_Your assignment_: Filter the listing below, keeping only the lines with the word "white".
.....
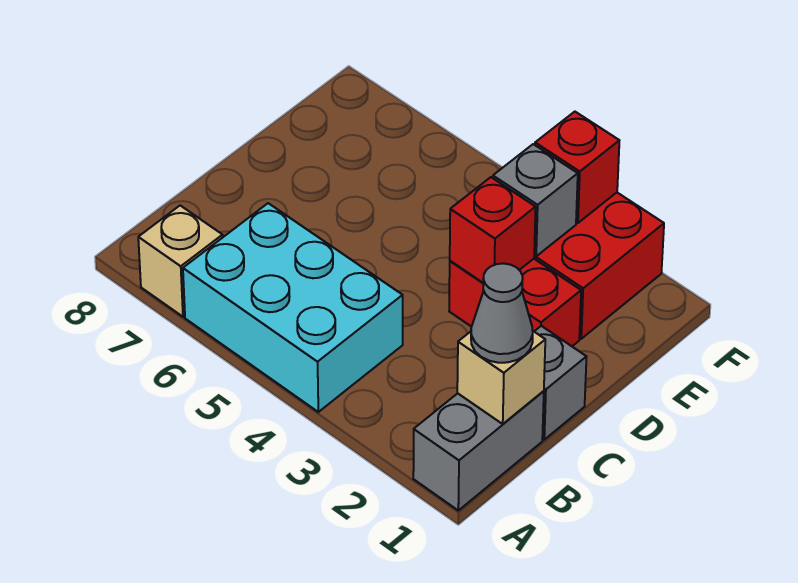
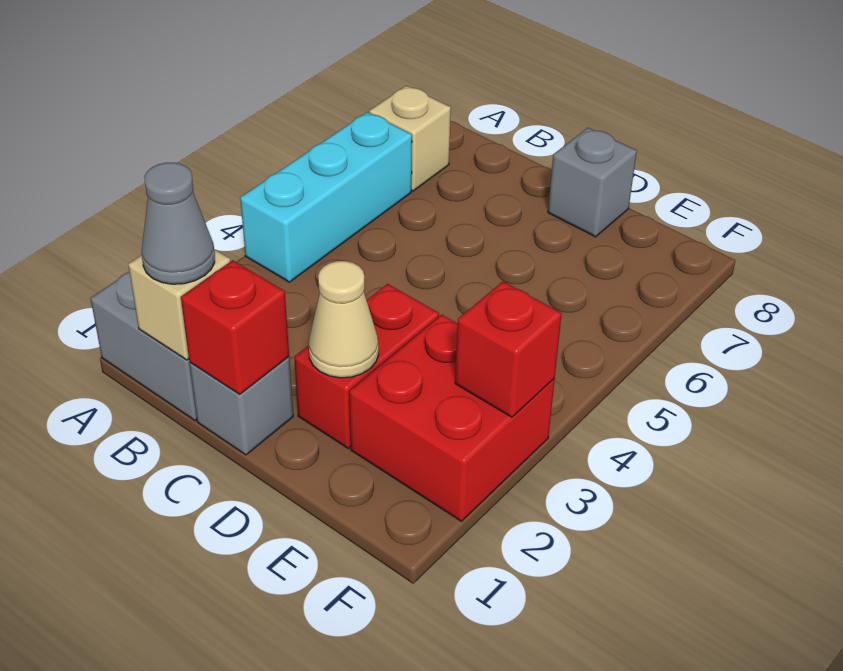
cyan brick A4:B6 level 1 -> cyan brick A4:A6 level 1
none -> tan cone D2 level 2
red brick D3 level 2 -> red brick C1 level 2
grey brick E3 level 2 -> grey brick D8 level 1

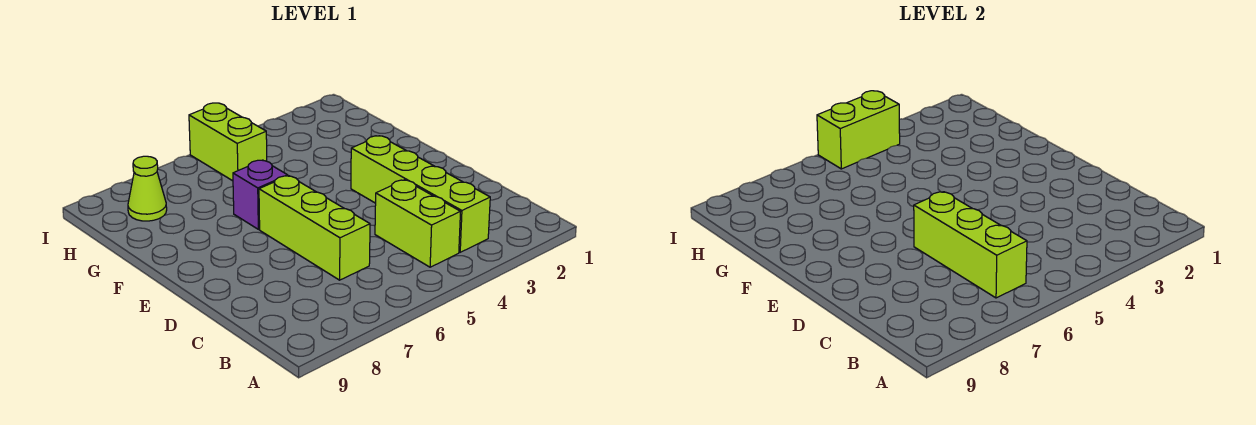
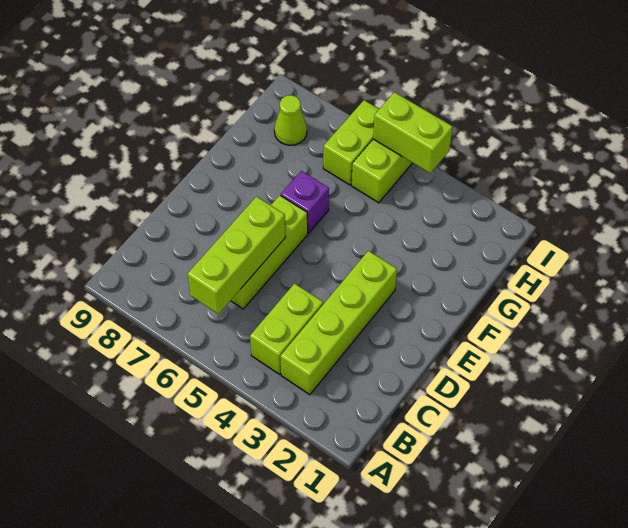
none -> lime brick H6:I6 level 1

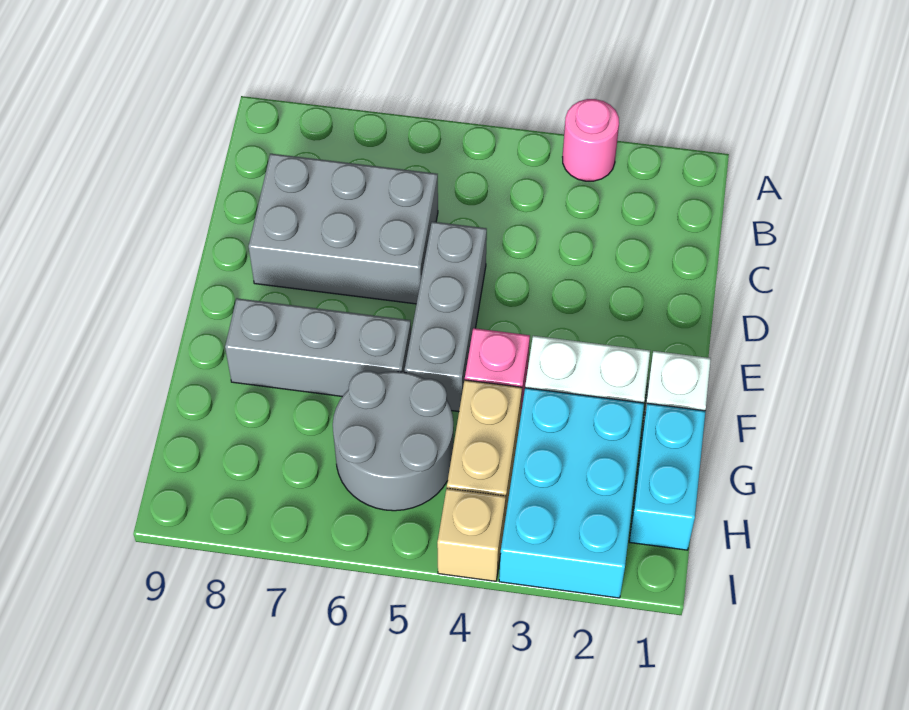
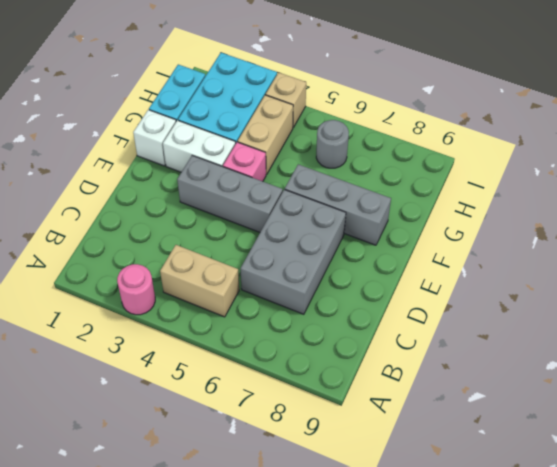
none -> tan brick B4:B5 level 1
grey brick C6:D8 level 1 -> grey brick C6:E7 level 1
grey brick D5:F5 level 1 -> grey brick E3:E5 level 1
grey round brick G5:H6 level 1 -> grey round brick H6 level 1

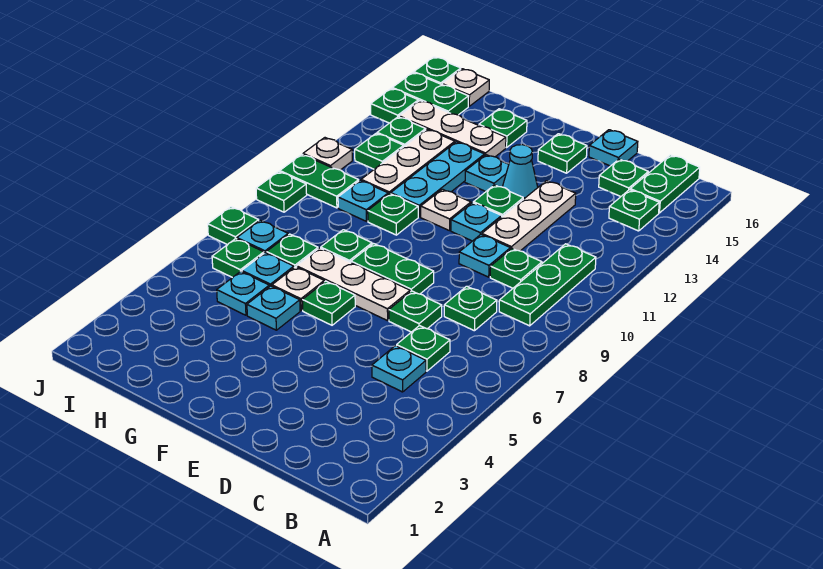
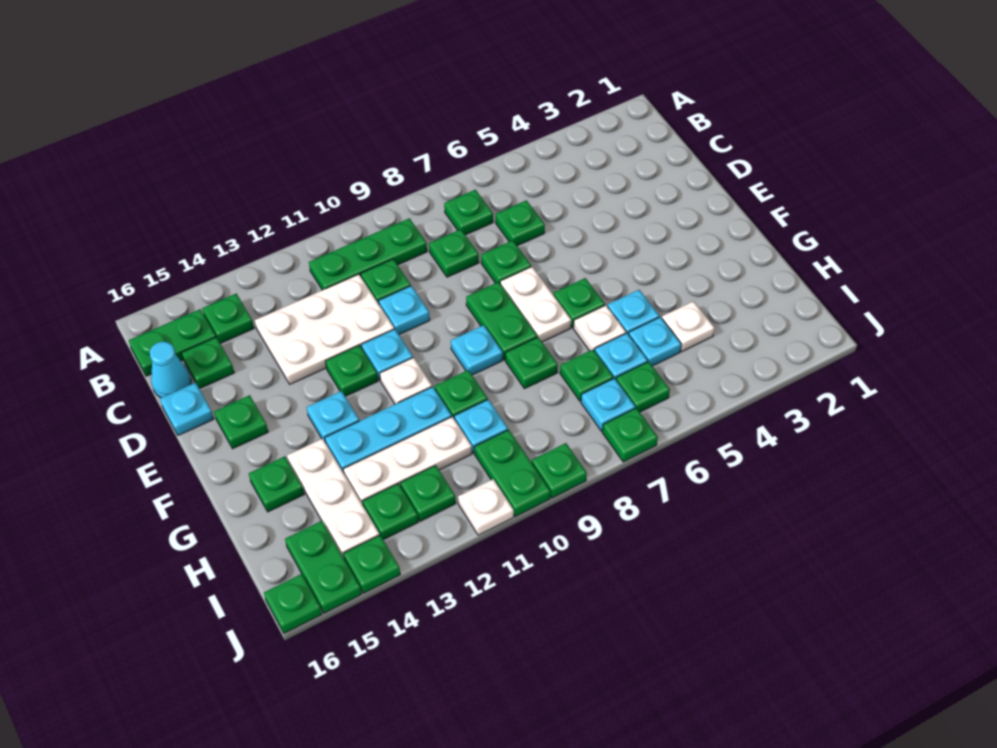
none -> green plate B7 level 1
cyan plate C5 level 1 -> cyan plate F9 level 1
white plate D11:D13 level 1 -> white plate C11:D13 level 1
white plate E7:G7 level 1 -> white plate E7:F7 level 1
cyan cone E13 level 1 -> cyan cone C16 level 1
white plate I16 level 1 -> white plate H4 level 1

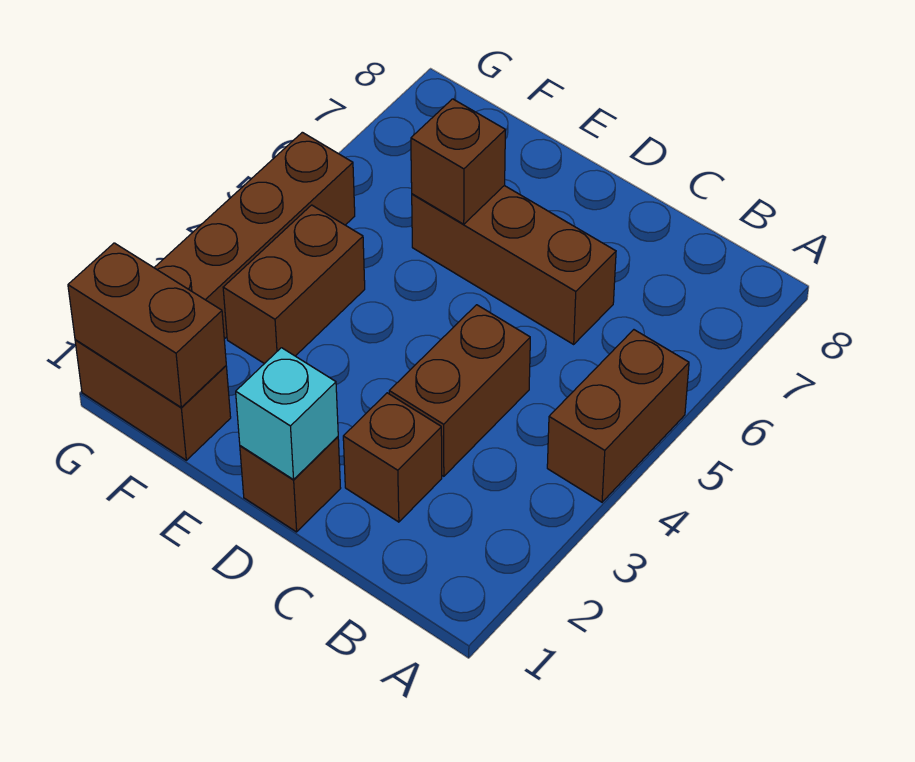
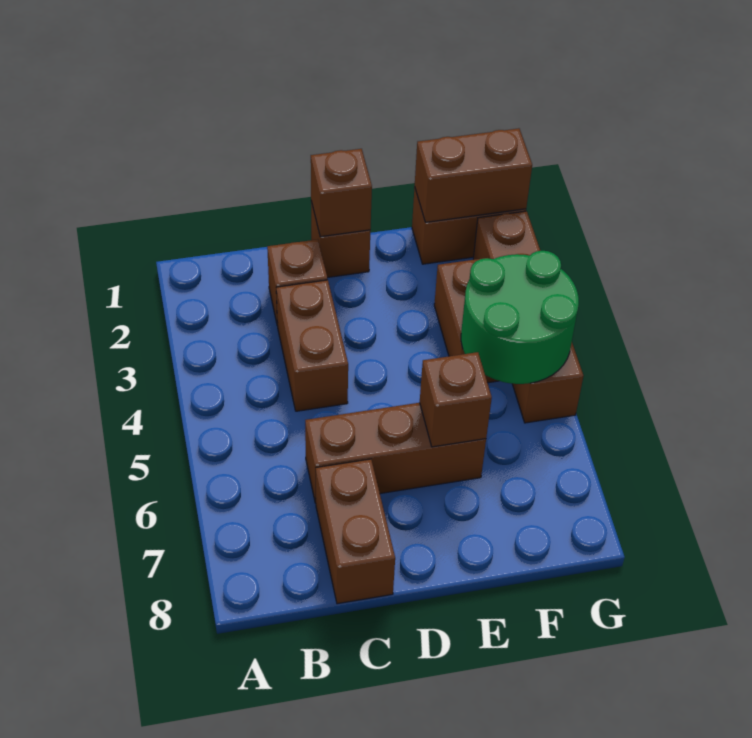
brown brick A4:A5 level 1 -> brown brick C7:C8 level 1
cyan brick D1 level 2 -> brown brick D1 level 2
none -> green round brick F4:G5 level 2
.....
_Answer to the problem_:
white plate D11:D13 level 1 -> white plate C11:D13 level 1
white plate E7:G7 level 1 -> white plate E7:F7 level 1
white plate I16 level 1 -> white plate H4 level 1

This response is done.